§ **What to do**:
Would you repeat exactly the part of the listing below that runs from the line containing "camera: 20 degrees right, 5 degrees up" down to the line containing "orange screwdriver [616,219,652,295] -> none", inclusive, and nothing else?
-- -- --
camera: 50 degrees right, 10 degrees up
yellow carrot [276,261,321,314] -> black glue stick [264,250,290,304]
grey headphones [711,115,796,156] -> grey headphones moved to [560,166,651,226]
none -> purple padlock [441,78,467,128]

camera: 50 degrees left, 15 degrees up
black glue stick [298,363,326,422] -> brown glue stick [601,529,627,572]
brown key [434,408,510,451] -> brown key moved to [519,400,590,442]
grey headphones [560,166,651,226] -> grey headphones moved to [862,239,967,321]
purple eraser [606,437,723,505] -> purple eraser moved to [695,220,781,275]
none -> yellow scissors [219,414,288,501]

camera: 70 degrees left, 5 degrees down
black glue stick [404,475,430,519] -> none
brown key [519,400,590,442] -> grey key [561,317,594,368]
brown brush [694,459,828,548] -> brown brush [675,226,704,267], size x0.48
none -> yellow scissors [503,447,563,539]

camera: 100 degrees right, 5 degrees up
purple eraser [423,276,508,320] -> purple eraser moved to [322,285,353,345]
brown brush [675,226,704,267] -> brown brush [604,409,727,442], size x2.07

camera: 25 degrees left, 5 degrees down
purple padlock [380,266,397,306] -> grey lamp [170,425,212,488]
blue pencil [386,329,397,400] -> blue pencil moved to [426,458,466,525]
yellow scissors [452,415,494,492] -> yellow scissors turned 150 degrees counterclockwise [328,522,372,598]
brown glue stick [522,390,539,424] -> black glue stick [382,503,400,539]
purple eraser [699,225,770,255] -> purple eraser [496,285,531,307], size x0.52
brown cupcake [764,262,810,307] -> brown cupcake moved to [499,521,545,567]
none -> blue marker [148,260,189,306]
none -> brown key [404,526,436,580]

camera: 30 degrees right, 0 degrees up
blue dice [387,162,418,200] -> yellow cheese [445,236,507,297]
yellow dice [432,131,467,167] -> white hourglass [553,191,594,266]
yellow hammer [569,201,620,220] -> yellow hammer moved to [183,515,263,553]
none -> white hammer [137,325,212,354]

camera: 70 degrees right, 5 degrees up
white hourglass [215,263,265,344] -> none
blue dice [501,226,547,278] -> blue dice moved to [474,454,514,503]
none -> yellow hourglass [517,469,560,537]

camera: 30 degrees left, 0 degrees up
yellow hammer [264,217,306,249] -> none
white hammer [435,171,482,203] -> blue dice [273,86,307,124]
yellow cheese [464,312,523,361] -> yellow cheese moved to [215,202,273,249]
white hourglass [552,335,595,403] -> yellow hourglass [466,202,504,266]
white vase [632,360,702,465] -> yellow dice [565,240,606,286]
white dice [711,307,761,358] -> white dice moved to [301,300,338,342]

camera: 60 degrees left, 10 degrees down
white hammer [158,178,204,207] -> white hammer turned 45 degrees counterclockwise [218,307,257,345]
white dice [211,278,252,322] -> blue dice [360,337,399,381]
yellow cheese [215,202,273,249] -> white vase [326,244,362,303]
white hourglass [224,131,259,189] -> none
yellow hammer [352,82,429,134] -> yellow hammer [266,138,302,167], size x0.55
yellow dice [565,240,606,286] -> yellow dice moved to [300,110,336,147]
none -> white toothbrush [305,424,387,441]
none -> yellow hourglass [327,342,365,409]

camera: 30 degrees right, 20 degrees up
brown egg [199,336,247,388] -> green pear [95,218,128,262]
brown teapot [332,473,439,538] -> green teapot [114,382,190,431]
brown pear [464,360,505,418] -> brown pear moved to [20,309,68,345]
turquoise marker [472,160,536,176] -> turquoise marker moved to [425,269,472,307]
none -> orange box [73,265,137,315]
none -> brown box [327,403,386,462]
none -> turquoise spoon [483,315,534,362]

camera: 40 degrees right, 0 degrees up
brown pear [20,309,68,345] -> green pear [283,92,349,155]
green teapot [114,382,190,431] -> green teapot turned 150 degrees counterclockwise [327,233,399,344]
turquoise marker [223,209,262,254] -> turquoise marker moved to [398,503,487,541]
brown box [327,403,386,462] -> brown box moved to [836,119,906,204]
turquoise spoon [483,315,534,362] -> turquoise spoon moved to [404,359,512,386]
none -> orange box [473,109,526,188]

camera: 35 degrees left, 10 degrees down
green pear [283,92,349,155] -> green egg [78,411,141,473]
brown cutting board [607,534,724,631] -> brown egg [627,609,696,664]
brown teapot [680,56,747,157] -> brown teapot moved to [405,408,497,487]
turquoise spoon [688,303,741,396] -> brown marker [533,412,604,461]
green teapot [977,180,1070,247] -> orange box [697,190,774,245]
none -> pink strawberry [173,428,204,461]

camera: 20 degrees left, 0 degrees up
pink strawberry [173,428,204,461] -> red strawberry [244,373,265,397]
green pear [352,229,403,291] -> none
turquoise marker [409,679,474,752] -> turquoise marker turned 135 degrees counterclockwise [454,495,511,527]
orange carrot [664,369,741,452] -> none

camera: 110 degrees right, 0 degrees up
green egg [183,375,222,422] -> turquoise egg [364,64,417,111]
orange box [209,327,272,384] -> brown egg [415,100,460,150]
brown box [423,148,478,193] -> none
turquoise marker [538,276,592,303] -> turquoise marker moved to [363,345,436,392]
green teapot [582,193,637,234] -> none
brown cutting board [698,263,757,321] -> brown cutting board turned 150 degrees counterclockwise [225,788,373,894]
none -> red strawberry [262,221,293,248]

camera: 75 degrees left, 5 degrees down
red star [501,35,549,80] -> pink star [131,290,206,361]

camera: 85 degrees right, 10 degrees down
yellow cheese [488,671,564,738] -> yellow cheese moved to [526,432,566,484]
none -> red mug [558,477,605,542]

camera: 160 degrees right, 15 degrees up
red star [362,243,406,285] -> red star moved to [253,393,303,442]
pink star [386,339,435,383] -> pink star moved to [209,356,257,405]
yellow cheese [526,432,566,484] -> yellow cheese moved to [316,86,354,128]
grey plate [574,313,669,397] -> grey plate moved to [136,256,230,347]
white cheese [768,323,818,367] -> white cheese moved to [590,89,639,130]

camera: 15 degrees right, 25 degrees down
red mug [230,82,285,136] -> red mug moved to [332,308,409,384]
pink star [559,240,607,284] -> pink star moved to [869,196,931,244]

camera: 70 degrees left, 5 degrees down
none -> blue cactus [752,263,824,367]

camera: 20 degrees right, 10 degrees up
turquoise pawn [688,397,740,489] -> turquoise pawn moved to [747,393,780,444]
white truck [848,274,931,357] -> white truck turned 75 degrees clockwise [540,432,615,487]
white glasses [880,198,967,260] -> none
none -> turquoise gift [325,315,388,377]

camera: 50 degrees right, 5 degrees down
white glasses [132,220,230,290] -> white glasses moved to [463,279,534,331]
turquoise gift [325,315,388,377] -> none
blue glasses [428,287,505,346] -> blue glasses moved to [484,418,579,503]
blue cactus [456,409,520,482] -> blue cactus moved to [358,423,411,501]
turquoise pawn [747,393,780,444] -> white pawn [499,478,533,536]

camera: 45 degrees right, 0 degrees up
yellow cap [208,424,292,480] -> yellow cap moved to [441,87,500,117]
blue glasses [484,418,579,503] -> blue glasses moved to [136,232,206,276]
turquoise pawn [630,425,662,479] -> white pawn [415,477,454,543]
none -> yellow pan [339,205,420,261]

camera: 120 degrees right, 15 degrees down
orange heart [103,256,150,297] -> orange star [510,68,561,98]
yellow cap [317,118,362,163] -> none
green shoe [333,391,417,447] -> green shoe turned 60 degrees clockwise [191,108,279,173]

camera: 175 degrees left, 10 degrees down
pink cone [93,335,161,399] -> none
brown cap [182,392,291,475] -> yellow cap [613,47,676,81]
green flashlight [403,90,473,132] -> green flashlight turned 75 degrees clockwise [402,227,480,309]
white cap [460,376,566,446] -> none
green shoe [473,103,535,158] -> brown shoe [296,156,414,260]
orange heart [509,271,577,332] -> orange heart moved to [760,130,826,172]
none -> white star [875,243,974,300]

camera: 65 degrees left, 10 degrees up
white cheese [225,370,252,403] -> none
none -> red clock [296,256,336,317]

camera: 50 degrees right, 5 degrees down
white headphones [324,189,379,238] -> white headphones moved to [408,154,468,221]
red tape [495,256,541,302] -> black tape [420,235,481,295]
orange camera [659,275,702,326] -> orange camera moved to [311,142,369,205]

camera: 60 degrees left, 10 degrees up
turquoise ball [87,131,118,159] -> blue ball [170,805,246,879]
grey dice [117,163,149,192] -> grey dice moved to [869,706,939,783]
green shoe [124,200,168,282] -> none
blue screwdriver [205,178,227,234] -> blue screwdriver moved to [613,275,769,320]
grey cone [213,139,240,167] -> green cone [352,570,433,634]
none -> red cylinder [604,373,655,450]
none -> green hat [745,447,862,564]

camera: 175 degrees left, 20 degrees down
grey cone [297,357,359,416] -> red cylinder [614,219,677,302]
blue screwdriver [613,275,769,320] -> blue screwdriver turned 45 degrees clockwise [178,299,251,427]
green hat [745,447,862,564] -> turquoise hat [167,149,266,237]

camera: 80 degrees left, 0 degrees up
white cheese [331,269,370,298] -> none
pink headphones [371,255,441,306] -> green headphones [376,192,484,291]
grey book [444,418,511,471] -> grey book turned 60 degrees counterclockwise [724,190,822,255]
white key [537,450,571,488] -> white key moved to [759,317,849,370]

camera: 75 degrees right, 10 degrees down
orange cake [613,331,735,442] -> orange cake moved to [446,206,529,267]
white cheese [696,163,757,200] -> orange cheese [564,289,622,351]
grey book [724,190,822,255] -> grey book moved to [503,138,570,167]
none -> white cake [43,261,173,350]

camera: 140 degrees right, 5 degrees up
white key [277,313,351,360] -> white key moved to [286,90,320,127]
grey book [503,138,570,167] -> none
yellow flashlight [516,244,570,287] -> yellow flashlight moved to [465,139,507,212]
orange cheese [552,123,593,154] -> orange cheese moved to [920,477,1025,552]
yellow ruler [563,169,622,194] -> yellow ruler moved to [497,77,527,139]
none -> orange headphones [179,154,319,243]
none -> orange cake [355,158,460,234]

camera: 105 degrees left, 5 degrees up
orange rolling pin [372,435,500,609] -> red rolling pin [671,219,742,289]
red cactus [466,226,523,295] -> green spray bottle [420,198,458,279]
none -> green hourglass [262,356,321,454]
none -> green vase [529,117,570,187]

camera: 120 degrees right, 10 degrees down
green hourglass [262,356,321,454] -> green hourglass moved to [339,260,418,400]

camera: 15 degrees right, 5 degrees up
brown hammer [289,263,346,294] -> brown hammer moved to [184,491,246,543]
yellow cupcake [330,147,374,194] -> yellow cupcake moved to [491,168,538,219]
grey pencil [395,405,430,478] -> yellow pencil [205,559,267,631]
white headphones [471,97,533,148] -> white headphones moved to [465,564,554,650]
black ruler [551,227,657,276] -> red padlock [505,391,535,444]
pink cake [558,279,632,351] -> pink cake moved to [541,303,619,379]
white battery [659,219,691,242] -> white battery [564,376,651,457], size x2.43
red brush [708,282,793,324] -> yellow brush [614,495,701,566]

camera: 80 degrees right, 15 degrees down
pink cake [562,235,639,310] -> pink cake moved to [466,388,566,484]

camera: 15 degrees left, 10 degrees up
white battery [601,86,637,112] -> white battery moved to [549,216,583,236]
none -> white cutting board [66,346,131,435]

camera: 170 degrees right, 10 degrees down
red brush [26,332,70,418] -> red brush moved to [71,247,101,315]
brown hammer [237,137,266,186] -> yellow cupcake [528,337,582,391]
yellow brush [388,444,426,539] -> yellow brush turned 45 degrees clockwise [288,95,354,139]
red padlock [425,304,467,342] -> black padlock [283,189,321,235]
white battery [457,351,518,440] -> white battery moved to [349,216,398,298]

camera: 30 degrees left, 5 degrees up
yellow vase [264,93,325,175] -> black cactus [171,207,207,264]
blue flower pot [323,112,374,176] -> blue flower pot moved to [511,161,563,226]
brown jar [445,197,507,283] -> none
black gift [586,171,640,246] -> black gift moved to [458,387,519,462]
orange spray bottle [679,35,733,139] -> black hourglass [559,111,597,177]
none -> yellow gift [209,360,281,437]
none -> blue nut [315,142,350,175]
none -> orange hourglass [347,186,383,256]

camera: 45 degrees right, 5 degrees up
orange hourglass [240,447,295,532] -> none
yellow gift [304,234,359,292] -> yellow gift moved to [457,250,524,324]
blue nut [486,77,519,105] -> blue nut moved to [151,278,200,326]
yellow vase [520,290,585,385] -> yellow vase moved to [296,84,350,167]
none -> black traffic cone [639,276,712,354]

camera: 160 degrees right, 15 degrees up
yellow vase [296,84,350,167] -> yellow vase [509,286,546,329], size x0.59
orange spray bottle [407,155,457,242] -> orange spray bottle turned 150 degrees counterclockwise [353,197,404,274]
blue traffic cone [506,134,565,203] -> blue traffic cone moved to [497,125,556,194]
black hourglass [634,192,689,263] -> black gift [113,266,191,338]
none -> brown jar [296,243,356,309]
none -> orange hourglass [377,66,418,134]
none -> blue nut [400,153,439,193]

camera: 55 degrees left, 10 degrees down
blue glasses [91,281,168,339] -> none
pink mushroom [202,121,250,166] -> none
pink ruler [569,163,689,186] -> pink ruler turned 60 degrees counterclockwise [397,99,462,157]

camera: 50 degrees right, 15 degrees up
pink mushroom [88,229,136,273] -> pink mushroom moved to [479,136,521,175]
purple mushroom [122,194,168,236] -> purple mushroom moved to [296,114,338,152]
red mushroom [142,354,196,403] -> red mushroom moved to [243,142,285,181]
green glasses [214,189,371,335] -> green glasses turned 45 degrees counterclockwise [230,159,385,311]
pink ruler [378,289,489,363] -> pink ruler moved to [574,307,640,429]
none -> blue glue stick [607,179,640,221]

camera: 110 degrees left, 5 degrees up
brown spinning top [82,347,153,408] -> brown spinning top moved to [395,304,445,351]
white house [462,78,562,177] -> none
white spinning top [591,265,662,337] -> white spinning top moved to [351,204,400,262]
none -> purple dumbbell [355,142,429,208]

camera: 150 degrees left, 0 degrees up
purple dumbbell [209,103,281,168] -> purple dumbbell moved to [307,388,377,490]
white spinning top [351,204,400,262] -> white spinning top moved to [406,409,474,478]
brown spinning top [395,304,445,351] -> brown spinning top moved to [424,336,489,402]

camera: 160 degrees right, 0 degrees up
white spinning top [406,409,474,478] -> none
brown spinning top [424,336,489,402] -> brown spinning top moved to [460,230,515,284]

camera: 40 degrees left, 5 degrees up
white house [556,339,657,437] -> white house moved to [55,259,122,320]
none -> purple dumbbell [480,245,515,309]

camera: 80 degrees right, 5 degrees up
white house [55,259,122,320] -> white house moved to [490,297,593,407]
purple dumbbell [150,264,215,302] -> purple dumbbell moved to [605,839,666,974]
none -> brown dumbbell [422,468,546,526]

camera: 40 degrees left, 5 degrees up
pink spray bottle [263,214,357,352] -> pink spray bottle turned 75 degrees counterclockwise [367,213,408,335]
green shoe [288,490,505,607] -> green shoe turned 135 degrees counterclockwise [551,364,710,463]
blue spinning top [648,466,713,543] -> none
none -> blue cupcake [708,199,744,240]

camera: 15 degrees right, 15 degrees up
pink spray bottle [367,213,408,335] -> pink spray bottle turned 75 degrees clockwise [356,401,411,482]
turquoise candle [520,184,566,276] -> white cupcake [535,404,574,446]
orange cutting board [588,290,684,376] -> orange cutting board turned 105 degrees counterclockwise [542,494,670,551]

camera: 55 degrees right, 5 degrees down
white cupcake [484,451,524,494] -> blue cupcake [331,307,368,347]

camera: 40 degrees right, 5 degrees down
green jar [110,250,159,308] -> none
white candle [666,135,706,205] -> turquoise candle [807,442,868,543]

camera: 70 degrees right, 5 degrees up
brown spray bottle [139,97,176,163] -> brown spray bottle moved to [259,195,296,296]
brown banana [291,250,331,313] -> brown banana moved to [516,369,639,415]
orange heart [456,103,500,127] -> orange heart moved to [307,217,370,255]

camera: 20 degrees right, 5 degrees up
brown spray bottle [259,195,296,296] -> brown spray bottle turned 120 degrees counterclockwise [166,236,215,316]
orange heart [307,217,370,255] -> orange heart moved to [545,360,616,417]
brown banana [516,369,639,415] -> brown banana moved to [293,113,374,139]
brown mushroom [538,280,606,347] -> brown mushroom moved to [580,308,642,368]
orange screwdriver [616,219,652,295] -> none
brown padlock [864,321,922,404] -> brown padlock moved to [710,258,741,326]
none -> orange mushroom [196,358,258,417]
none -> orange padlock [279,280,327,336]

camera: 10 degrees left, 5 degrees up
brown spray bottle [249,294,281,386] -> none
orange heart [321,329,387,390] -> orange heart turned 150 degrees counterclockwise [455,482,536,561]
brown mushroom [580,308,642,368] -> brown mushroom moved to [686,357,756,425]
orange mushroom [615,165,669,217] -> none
-- -- --
§ **Response**:
camera: 20 degrees right, 5 degrees up
brown spray bottle [259,195,296,296] -> brown spray bottle turned 120 degrees counterclockwise [166,236,215,316]
orange heart [307,217,370,255] -> orange heart moved to [545,360,616,417]
brown banana [516,369,639,415] -> brown banana moved to [293,113,374,139]
brown mushroom [538,280,606,347] -> brown mushroom moved to [580,308,642,368]
orange screwdriver [616,219,652,295] -> none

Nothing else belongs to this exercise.